• _MATERIAL FOR THIS TASK_
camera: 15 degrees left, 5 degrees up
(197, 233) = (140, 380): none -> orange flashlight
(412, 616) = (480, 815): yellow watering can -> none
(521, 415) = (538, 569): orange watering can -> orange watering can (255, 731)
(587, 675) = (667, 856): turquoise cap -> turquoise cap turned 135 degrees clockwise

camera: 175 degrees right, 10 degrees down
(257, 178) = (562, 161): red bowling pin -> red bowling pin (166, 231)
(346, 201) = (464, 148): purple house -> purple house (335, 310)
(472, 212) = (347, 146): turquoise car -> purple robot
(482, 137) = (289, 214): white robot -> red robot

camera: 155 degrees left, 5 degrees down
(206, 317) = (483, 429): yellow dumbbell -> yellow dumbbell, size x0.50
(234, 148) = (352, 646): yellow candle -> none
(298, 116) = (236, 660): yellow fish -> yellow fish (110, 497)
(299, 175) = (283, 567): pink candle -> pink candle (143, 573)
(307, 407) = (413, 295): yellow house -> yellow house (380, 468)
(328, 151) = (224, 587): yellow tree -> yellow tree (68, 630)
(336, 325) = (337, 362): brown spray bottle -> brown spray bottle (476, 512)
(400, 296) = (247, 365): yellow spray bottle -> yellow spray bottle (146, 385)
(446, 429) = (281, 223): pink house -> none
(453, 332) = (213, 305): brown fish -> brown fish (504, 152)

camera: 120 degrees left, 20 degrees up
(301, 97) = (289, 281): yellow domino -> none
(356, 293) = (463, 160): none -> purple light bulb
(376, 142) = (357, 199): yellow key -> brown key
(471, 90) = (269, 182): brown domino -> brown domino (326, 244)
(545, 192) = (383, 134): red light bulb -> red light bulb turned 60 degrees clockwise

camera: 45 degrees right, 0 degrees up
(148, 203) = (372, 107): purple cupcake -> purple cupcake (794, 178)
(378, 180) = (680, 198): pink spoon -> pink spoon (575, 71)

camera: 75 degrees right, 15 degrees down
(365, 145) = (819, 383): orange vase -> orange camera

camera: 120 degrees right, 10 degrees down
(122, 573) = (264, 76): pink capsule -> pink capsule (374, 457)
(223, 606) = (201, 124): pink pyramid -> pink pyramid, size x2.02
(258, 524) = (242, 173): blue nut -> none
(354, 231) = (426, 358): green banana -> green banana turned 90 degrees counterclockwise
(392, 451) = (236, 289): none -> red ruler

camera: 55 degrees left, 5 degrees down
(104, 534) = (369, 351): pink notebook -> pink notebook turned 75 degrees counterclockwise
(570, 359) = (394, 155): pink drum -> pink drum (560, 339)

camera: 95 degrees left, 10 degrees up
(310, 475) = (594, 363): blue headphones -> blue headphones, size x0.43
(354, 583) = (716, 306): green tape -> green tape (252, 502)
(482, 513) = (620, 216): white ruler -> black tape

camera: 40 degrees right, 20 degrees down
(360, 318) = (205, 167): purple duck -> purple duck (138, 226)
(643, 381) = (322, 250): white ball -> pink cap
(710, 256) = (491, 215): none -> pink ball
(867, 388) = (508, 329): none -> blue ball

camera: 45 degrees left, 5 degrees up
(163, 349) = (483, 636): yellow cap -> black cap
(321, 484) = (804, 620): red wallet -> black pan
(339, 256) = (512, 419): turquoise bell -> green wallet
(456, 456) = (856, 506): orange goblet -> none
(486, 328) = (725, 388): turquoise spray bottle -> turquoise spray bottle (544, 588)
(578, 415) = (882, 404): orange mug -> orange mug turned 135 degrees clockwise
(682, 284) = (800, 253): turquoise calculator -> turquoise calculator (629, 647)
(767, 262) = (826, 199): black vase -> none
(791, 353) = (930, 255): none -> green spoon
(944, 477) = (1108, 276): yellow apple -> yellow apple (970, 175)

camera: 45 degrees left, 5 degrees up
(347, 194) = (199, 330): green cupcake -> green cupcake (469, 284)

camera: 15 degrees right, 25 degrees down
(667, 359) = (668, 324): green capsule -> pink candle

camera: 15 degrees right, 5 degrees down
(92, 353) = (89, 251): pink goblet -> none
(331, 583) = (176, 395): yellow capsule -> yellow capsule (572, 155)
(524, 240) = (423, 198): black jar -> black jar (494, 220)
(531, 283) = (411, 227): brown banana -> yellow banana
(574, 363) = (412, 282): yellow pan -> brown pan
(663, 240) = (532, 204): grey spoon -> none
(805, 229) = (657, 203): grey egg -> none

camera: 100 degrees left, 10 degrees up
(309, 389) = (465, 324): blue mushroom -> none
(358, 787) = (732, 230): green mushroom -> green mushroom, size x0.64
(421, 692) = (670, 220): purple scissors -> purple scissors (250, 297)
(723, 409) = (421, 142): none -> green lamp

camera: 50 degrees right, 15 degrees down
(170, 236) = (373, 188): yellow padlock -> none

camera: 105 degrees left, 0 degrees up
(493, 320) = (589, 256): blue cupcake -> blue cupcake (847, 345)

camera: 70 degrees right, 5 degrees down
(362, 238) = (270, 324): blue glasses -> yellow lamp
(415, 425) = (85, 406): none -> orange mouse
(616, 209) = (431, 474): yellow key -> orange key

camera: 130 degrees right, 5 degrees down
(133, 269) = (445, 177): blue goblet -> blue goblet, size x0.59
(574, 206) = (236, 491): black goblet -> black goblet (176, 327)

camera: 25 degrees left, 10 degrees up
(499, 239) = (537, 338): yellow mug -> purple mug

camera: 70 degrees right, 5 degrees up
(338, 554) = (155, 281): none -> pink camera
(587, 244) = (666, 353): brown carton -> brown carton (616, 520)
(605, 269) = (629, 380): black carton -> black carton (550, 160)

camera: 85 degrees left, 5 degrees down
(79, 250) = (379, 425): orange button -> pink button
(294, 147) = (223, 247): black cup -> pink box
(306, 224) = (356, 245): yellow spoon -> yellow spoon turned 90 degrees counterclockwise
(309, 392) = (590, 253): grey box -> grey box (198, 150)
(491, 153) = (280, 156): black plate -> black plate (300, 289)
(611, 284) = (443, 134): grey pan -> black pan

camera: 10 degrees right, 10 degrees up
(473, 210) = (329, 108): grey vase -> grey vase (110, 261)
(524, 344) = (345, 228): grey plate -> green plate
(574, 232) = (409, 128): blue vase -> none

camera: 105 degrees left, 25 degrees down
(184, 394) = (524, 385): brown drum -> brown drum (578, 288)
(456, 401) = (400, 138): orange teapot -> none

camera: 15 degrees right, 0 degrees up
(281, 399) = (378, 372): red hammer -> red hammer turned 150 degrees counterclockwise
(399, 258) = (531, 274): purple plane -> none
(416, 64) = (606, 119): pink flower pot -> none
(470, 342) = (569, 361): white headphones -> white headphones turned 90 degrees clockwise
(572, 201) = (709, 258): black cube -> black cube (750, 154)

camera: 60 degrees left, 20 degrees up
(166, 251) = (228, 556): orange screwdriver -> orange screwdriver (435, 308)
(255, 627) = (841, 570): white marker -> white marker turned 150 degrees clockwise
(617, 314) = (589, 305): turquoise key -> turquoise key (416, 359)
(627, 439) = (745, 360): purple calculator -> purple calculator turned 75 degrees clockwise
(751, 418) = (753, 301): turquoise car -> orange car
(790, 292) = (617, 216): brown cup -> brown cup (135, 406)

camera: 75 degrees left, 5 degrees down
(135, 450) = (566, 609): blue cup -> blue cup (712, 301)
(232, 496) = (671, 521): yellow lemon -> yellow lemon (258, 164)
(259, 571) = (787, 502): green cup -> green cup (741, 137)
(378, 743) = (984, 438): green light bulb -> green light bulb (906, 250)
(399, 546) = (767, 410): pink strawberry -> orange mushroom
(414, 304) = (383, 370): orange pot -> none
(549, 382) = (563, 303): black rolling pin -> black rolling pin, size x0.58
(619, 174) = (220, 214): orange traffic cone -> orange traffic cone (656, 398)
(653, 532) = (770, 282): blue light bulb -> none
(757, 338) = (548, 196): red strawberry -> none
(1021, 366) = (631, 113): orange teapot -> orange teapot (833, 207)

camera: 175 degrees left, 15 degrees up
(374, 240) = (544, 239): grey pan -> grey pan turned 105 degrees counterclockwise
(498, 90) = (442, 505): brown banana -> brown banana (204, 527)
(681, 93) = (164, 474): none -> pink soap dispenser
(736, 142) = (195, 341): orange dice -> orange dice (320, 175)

• _PROBLEM_
All lines in the listing above from the line containing "(347, 194) = (199, 330): green" to the line containing "(805, 229) = (657, 203): grey egg -> none", inclusive, should be retyped exactly; no other lines should appear.

• _RESPONSE_
(347, 194) = (199, 330): green cupcake -> green cupcake (469, 284)

camera: 15 degrees right, 25 degrees down
(667, 359) = (668, 324): green capsule -> pink candle

camera: 15 degrees right, 5 degrees down
(92, 353) = (89, 251): pink goblet -> none
(331, 583) = (176, 395): yellow capsule -> yellow capsule (572, 155)
(524, 240) = (423, 198): black jar -> black jar (494, 220)
(531, 283) = (411, 227): brown banana -> yellow banana
(574, 363) = (412, 282): yellow pan -> brown pan
(663, 240) = (532, 204): grey spoon -> none
(805, 229) = (657, 203): grey egg -> none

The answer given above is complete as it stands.